◆ **ASSIGNED TASK**: Print, exactly as they appear in the listing below, the lines from the line with "grey cutting board: 14 -> 9" to the line with "yellow pear: 1 -> 2", with both end lines kept.

[GIVEN INFORMATION]

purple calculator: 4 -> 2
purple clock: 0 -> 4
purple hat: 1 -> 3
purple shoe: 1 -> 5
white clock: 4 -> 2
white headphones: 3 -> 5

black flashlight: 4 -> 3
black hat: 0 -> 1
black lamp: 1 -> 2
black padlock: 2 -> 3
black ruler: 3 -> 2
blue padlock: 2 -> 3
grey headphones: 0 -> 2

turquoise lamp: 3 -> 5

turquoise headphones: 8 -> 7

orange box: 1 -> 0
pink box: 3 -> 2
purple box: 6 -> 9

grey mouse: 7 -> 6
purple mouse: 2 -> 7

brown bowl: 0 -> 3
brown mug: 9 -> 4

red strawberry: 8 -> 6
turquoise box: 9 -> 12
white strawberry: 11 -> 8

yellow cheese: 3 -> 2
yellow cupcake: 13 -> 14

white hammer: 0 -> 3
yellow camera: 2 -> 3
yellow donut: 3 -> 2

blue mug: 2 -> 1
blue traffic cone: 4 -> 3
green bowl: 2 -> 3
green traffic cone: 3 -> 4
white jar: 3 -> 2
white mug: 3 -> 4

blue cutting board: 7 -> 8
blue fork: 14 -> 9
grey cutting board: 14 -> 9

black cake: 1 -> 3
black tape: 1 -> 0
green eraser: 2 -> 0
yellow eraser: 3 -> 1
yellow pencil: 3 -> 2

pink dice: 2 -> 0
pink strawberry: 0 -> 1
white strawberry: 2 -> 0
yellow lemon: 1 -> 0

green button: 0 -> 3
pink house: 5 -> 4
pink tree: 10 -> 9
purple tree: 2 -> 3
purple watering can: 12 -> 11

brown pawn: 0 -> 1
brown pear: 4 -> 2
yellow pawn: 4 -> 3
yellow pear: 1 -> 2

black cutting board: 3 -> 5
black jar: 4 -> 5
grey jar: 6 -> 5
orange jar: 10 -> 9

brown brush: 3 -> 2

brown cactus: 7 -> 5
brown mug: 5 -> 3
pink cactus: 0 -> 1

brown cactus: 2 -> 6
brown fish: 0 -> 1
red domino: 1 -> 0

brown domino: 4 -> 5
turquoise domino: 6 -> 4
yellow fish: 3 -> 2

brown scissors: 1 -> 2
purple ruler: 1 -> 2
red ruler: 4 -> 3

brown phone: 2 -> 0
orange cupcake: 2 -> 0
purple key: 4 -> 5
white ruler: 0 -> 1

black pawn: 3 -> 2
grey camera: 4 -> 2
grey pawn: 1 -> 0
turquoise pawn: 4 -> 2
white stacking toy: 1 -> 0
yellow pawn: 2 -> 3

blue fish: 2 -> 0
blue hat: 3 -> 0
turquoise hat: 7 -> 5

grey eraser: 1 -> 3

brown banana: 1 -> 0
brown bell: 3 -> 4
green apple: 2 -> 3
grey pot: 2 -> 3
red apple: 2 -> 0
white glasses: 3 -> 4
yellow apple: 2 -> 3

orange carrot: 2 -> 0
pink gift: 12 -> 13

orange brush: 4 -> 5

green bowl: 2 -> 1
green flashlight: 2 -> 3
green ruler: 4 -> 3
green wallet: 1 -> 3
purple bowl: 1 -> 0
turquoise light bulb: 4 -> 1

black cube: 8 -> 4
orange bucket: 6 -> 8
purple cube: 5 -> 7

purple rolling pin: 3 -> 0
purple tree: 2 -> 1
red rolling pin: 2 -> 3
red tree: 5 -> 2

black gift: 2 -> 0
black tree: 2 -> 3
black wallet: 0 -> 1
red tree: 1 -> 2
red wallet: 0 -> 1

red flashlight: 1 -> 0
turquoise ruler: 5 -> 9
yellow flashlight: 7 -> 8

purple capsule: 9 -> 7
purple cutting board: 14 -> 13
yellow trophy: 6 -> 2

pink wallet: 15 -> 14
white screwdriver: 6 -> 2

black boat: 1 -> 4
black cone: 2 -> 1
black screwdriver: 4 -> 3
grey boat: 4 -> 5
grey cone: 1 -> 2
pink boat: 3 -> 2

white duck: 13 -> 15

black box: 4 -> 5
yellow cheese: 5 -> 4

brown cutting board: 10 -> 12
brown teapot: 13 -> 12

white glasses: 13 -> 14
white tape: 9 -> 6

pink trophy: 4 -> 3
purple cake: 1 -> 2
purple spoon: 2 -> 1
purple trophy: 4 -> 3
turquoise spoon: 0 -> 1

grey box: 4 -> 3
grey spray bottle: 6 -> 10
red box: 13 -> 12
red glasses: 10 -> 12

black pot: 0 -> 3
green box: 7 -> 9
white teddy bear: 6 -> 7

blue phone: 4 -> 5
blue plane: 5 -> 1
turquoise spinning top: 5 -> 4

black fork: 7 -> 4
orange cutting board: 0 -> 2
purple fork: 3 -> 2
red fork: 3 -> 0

[/GIVEN INFORMATION]

◆ **ANSWER SPACE**:
grey cutting board: 14 -> 9

black cake: 1 -> 3
black tape: 1 -> 0
green eraser: 2 -> 0
yellow eraser: 3 -> 1
yellow pencil: 3 -> 2

pink dice: 2 -> 0
pink strawberry: 0 -> 1
white strawberry: 2 -> 0
yellow lemon: 1 -> 0

green button: 0 -> 3
pink house: 5 -> 4
pink tree: 10 -> 9
purple tree: 2 -> 3
purple watering can: 12 -> 11

brown pawn: 0 -> 1
brown pear: 4 -> 2
yellow pawn: 4 -> 3
yellow pear: 1 -> 2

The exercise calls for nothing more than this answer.